Exercise:
The entries must be restated exactly as written.

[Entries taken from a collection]
★ ★ ★ ★ ★ ★ ★
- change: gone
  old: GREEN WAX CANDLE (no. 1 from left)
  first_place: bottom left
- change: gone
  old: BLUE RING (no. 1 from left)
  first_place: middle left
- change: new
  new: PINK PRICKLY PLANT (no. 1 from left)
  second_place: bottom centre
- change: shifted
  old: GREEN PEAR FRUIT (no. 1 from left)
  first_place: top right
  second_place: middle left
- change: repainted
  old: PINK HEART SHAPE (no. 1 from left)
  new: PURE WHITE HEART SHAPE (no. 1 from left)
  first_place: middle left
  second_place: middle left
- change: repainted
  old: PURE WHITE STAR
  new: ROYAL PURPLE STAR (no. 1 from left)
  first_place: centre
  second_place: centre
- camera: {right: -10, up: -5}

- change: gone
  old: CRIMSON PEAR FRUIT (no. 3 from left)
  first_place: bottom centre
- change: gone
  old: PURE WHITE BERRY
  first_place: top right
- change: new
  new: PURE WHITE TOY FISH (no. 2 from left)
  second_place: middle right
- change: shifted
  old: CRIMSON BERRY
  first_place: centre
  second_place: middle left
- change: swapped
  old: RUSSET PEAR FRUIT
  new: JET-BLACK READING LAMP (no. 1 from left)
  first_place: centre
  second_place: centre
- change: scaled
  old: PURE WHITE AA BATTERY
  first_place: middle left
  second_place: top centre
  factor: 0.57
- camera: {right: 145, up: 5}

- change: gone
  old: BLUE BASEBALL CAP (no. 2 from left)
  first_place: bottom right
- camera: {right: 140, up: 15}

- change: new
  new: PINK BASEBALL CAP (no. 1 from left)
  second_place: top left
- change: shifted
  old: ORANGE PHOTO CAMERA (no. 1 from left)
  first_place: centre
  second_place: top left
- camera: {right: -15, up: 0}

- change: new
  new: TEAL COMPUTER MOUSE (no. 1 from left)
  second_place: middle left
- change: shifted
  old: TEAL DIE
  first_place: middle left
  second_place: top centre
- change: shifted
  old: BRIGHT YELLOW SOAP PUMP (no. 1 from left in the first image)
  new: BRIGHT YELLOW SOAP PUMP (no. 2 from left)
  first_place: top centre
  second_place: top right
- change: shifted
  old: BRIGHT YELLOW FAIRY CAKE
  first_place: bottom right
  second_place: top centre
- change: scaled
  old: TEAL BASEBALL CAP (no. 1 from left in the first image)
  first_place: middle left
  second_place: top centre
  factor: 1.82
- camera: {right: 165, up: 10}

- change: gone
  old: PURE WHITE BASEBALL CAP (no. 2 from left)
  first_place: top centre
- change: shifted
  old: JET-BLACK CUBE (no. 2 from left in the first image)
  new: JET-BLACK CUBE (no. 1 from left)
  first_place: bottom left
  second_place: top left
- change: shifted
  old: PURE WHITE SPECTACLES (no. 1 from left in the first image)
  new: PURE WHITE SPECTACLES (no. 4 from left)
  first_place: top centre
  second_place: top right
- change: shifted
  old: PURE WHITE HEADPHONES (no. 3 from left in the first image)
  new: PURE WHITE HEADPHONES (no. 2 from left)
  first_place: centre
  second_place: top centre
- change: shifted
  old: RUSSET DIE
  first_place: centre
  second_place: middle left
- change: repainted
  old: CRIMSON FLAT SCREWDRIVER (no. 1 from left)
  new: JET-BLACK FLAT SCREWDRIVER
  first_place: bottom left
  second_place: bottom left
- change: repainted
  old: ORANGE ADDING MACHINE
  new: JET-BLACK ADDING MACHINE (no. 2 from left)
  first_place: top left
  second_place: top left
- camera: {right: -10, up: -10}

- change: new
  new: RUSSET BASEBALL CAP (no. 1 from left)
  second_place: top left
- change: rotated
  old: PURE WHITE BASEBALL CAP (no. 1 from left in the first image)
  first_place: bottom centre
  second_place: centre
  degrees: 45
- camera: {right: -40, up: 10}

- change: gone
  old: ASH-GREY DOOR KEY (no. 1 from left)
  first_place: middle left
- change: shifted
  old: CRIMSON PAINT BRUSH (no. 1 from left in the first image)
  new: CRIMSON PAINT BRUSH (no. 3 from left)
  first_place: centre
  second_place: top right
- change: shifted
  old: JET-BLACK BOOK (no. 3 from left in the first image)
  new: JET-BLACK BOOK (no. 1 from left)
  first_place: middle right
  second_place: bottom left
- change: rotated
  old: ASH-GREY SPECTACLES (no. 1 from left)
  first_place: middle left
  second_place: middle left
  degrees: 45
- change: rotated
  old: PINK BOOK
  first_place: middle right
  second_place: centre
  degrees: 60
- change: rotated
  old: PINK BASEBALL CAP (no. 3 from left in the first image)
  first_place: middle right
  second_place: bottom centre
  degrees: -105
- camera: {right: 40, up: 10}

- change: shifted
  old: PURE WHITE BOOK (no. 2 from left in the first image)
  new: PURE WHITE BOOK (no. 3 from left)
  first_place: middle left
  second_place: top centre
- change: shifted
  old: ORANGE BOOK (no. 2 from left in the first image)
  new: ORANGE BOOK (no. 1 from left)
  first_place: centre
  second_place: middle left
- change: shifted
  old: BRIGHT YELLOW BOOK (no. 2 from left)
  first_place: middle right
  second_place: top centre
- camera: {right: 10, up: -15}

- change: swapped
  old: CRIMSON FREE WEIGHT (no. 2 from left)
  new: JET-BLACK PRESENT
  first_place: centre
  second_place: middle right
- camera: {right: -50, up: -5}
★ ★ ★ ★ ★ ★ ★
Response:
- change: gone
  old: GREEN WAX CANDLE (no. 1 from left)
  first_place: bottom left
- change: gone
  old: BLUE RING (no. 1 from left)
  first_place: middle left
- change: new
  new: PINK PRICKLY PLANT (no. 1 from left)
  second_place: bottom centre
- change: shifted
  old: GREEN PEAR FRUIT (no. 1 from left)
  first_place: top right
  second_place: middle left
- change: repainted
  old: PINK HEART SHAPE (no. 1 from left)
  new: PURE WHITE HEART SHAPE (no. 1 from left)
  first_place: middle left
  second_place: middle left
- change: repainted
  old: PURE WHITE STAR
  new: ROYAL PURPLE STAR (no. 1 from left)
  first_place: centre
  second_place: centre
- camera: {right: -10, up: -5}

- change: gone
  old: CRIMSON PEAR FRUIT (no. 3 from left)
  first_place: bottom centre
- change: gone
  old: PURE WHITE BERRY
  first_place: top right
- change: new
  new: PURE WHITE TOY FISH (no. 2 from left)
  second_place: middle right
- change: shifted
  old: CRIMSON BERRY
  first_place: centre
  second_place: middle left
- change: swapped
  old: RUSSET PEAR FRUIT
  new: JET-BLACK READING LAMP (no. 1 from left)
  first_place: centre
  second_place: centre
- change: scaled
  old: PURE WHITE AA BATTERY
  first_place: middle left
  second_place: top centre
  factor: 0.57
- camera: {right: 145, up: 5}

- change: gone
  old: BLUE BASEBALL CAP (no. 2 from left)
  first_place: bottom right
- camera: {right: 140, up: 15}

- change: new
  new: PINK BASEBALL CAP (no. 1 from left)
  second_place: top left
- change: shifted
  old: ORANGE PHOTO CAMERA (no. 1 from left)
  first_place: centre
  second_place: top left
- camera: {right: -15, up: 0}

- change: new
  new: TEAL COMPUTER MOUSE (no. 1 from left)
  second_place: middle left
- change: shifted
  old: TEAL DIE
  first_place: middle left
  second_place: top centre
- change: shifted
  old: BRIGHT YELLOW SOAP PUMP (no. 1 from left in the first image)
  new: BRIGHT YELLOW SOAP PUMP (no. 2 from left)
  first_place: top centre
  second_place: top right
- change: shifted
  old: BRIGHT YELLOW FAIRY CAKE
  first_place: bottom right
  second_place: top centre
- change: scaled
  old: TEAL BASEBALL CAP (no. 1 from left in the first image)
  first_place: middle left
  second_place: top centre
  factor: 1.82
- camera: {right: 165, up: 10}

- change: gone
  old: PURE WHITE BASEBALL CAP (no. 2 from left)
  first_place: top centre
- change: shifted
  old: JET-BLACK CUBE (no. 2 from left in the first image)
  new: JET-BLACK CUBE (no. 1 from left)
  first_place: bottom left
  second_place: top left
- change: shifted
  old: PURE WHITE SPECTACLES (no. 1 from left in the first image)
  new: PURE WHITE SPECTACLES (no. 4 from left)
  first_place: top centre
  second_place: top right
- change: shifted
  old: PURE WHITE HEADPHONES (no. 3 from left in the first image)
  new: PURE WHITE HEADPHONES (no. 2 from left)
  first_place: centre
  second_place: top centre
- change: shifted
  old: RUSSET DIE
  first_place: centre
  second_place: middle left
- change: repainted
  old: CRIMSON FLAT SCREWDRIVER (no. 1 from left)
  new: JET-BLACK FLAT SCREWDRIVER
  first_place: bottom left
  second_place: bottom left
- change: repainted
  old: ORANGE ADDING MACHINE
  new: JET-BLACK ADDING MACHINE (no. 2 from left)
  first_place: top left
  second_place: top left
- camera: {right: -10, up: -10}

- change: new
  new: RUSSET BASEBALL CAP (no. 1 from left)
  second_place: top left
- change: rotated
  old: PURE WHITE BASEBALL CAP (no. 1 from left in the first image)
  first_place: bottom centre
  second_place: centre
  degrees: 45
- camera: {right: -40, up: 10}

- change: gone
  old: ASH-GREY DOOR KEY (no. 1 from left)
  first_place: middle left
- change: shifted
  old: CRIMSON PAINT BRUSH (no. 1 from left in the first image)
  new: CRIMSON PAINT BRUSH (no. 3 from left)
  first_place: centre
  second_place: top right
- change: shifted
  old: JET-BLACK BOOK (no. 3 from left in the first image)
  new: JET-BLACK BOOK (no. 1 from left)
  first_place: middle right
  second_place: bottom left
- change: rotated
  old: ASH-GREY SPECTACLES (no. 1 from left)
  first_place: middle left
  second_place: middle left
  degrees: 45
- change: rotated
  old: PINK BOOK
  first_place: middle right
  second_place: centre
  degrees: 60
- change: rotated
  old: PINK BASEBALL CAP (no. 3 from left in the first image)
  first_place: middle right
  second_place: bottom centre
  degrees: -105
- camera: {right: 40, up: 10}

- change: shifted
  old: PURE WHITE BOOK (no. 2 from left in the first image)
  new: PURE WHITE BOOK (no. 3 from left)
  first_place: middle left
  second_place: top centre
- change: shifted
  old: ORANGE BOOK (no. 2 from left in the first image)
  new: ORANGE BOOK (no. 1 from left)
  first_place: centre
  second_place: middle left
- change: shifted
  old: BRIGHT YELLOW BOOK (no. 2 from left)
  first_place: middle right
  second_place: top centre
- camera: {right: 10, up: -15}

- change: swapped
  old: CRIMSON FREE WEIGHT (no. 2 from left)
  new: JET-BLACK PRESENT
  first_place: centre
  second_place: middle right
- camera: {right: -50, up: -5}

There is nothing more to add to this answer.